EXERCISE DESCRIPTION: Using the records below, give again exactly the lines from the line that contains "yellow bottle [104,146,165,239]" through the line that contains "none -> yellow goblet [108,230,173,321]", both ends included, and only those.
[DATA — start]
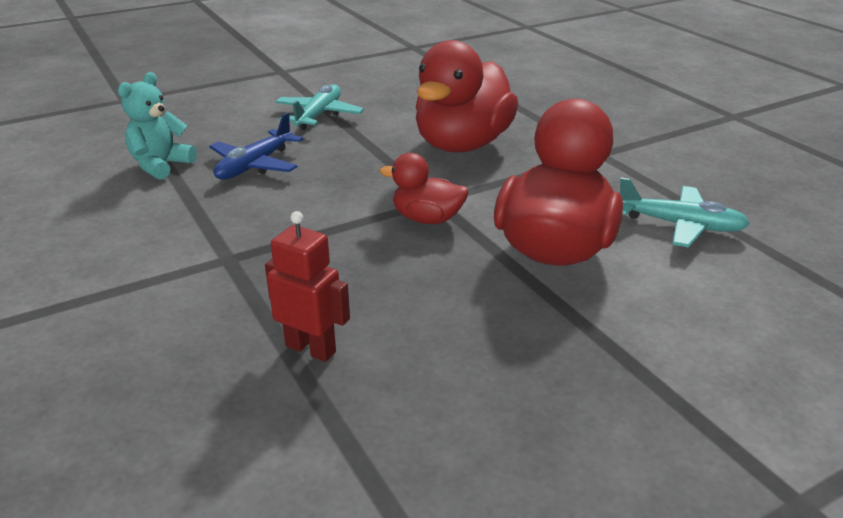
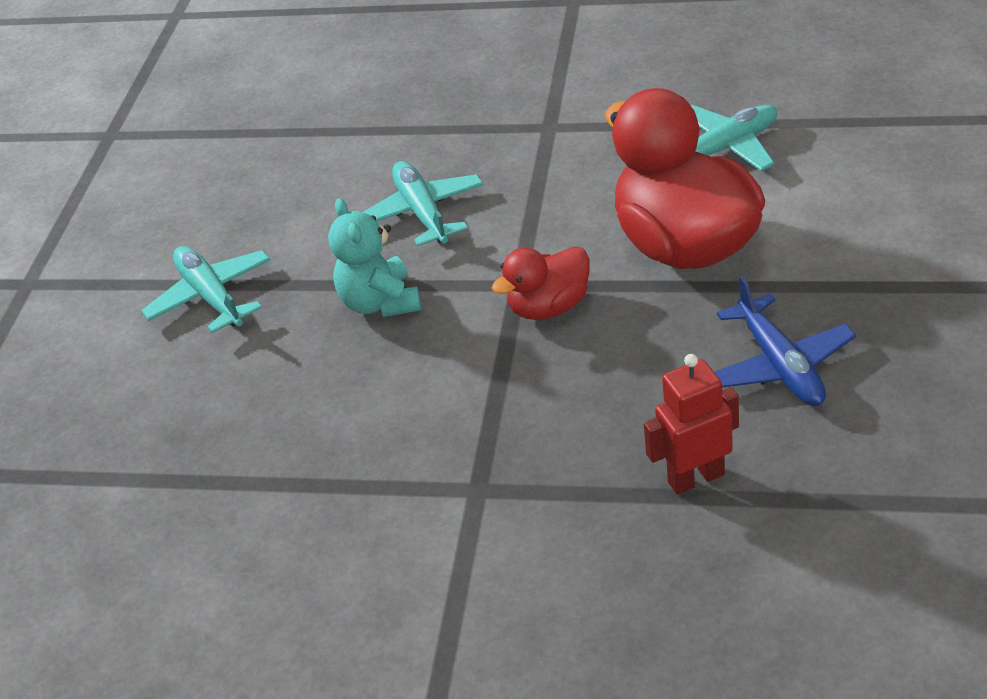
camera: 45 degrees left, 10 degrees up
turquoise teddy bear [118,72,197,180] -> turquoise teddy bear moved to [328,198,421,317]
blue plane [209,112,304,180] -> blue plane moved to [714,276,856,406]
red duck [416,40,518,153] -> turquoise plane [363,161,484,246]

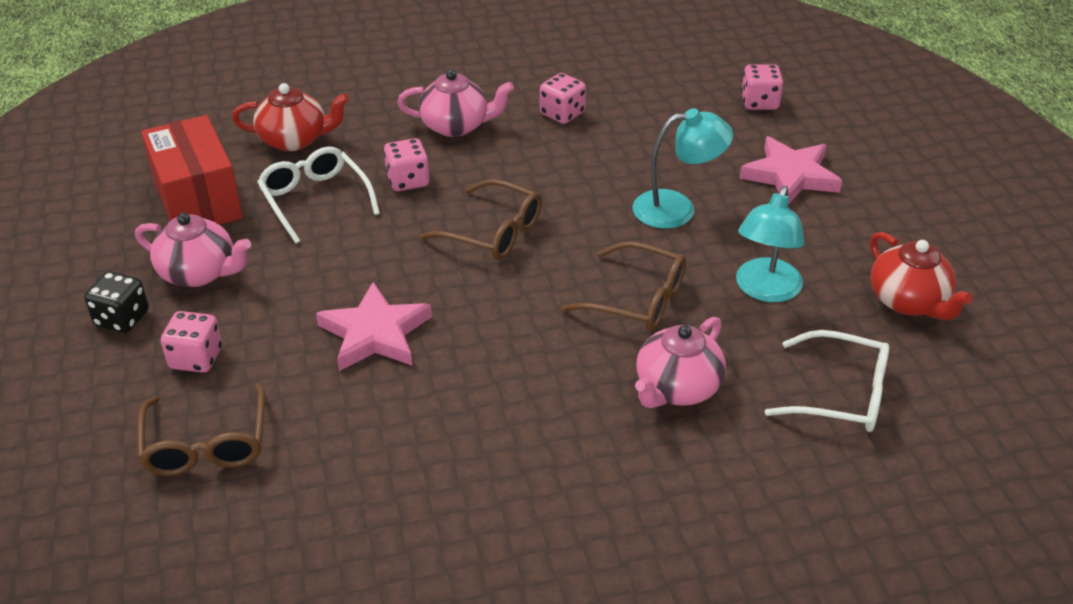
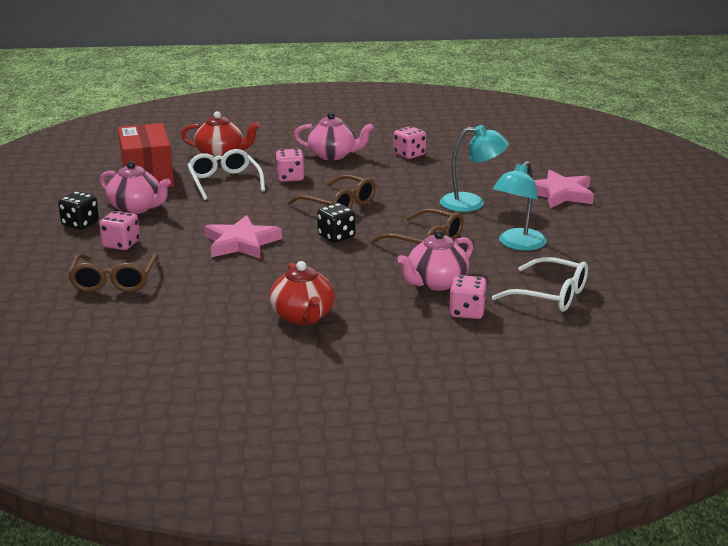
camera: 10 degrees right, 15 degrees down
pink dice [741,64,784,110] -> pink dice moved to [449,275,487,319]
red teapot [870,232,973,320] -> red teapot moved to [269,261,335,325]
none -> black dice [317,203,355,243]

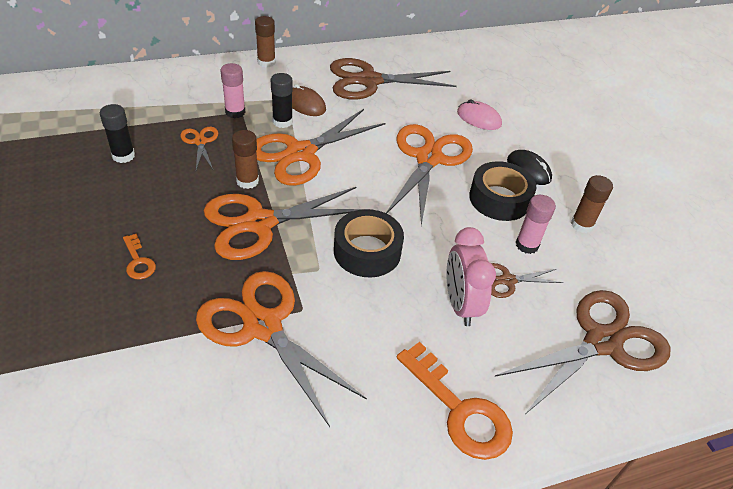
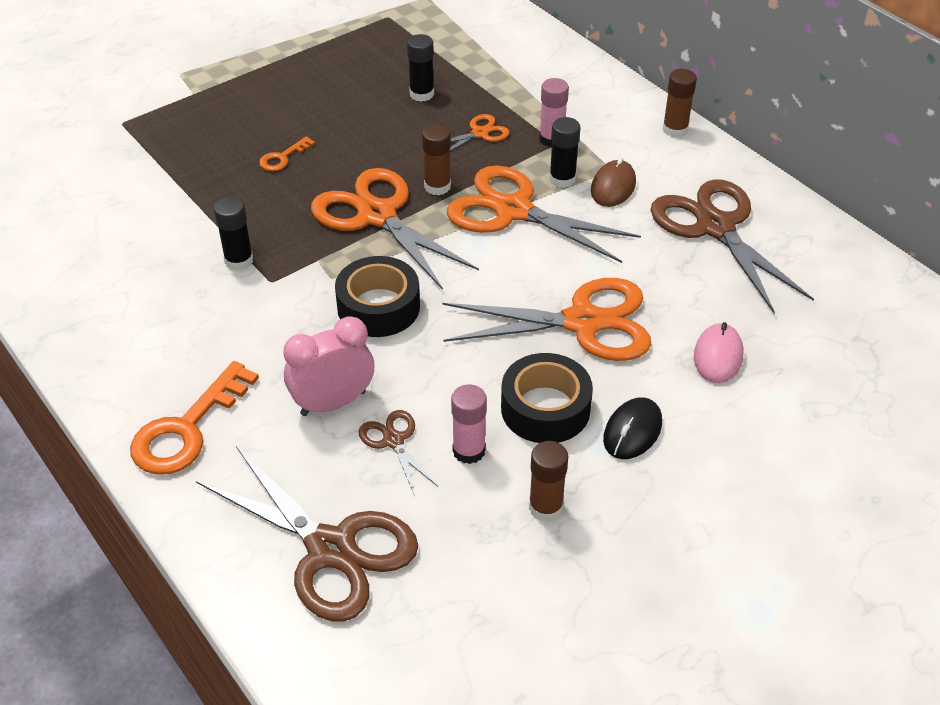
camera: 75 degrees right, 0 degrees up
orange scissors [196,271,367,427] -> black glue stick [214,197,253,271]

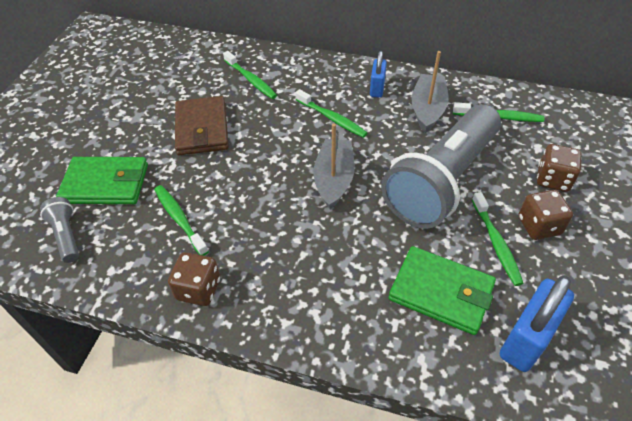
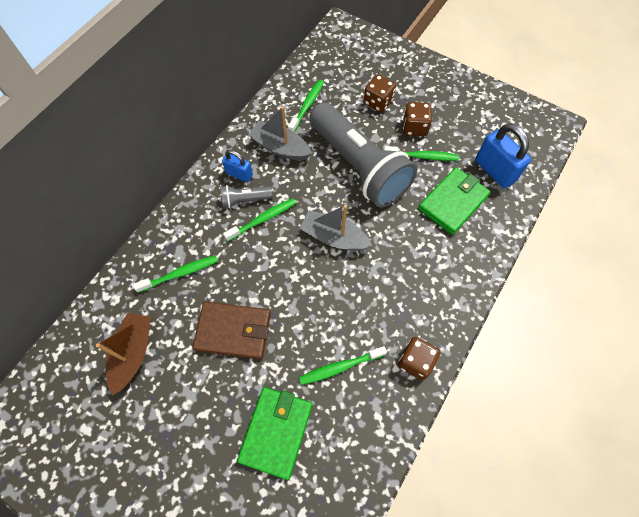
camera: 75 degrees left, 15 degrees up
grey flashlight [40,197,79,263] -> grey flashlight moved to [221,185,273,208]
none -> brown boat [96,313,151,396]

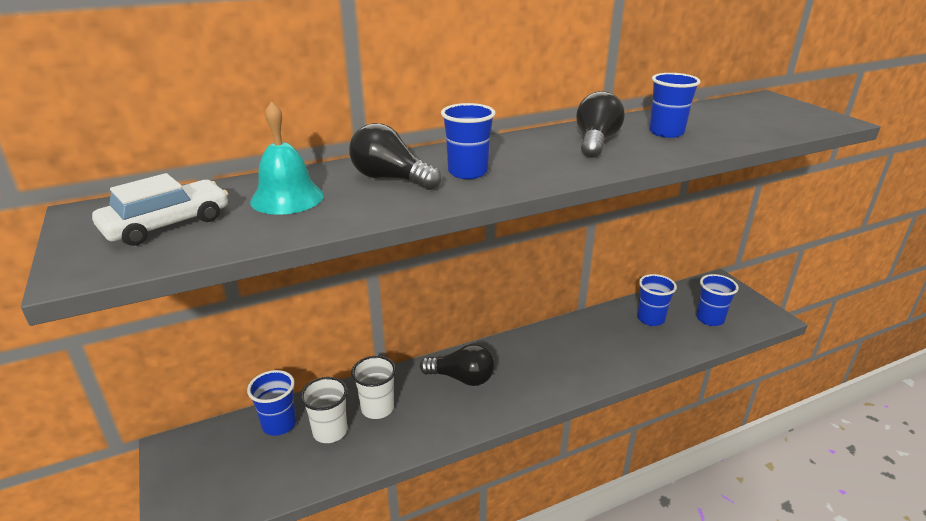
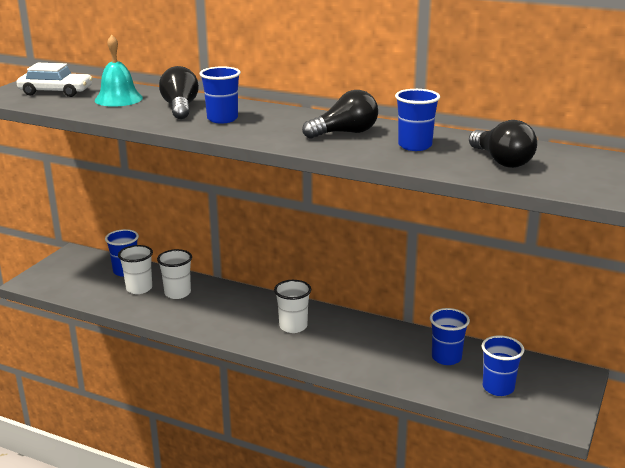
camera: 50 degrees right, 5 degrees down
black light bulb [420,344,495,386] -> black light bulb moved to [469,120,537,168]
none -> white cup [274,280,311,333]

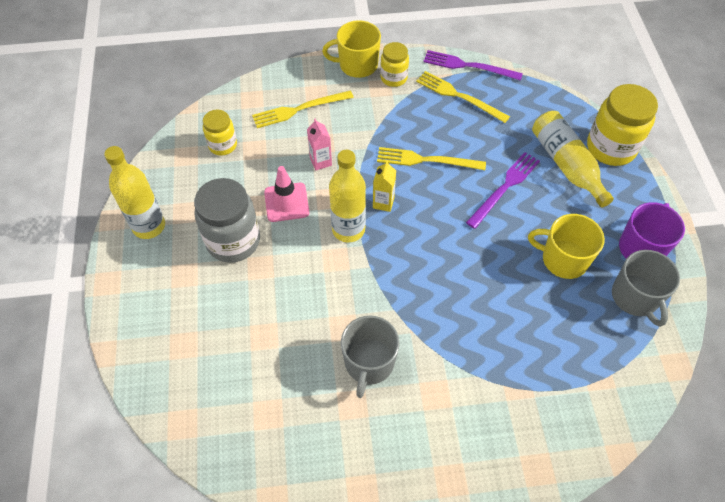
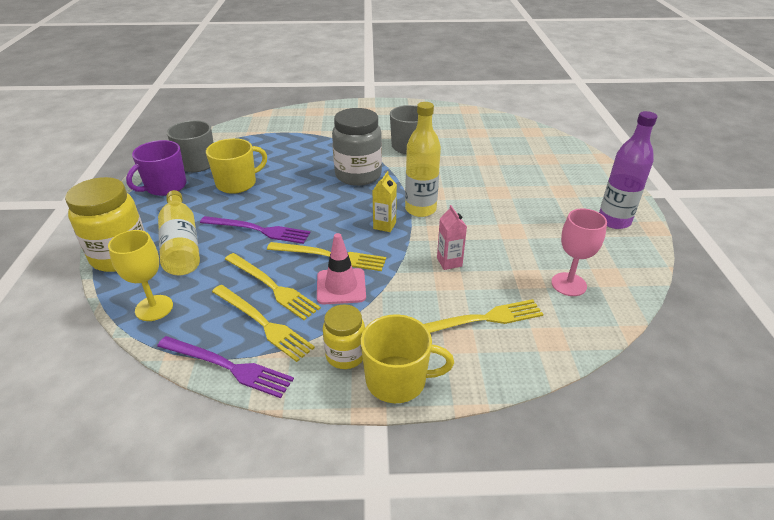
camera: 175 degrees left, 20 degrees down
yellow bottle [104,146,165,239] -> purple bottle [599,111,657,229]
grey jar [194,178,260,263] -> grey jar moved to [332,108,382,186]
yellow jar [203,110,237,156] -> pink goblet [551,209,607,296]
pink traffic cone [264,166,309,222] -> pink traffic cone moved to [317,233,366,304]
purple fork [466,152,540,229] -> purple fork turned 120 degrees counterclockwise [200,216,310,244]
yellow mug [528,214,605,279] -> yellow mug turned 60 degrees counterclockwise [206,138,267,194]
none -> yellow goblet [108,230,173,321]
none -> yellow fork [225,253,321,320]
[DATA — finish]
EXERCISE RESPONSE:
yellow bottle [104,146,165,239] -> purple bottle [599,111,657,229]
grey jar [194,178,260,263] -> grey jar moved to [332,108,382,186]
yellow jar [203,110,237,156] -> pink goblet [551,209,607,296]
pink traffic cone [264,166,309,222] -> pink traffic cone moved to [317,233,366,304]
purple fork [466,152,540,229] -> purple fork turned 120 degrees counterclockwise [200,216,310,244]
yellow mug [528,214,605,279] -> yellow mug turned 60 degrees counterclockwise [206,138,267,194]
none -> yellow goblet [108,230,173,321]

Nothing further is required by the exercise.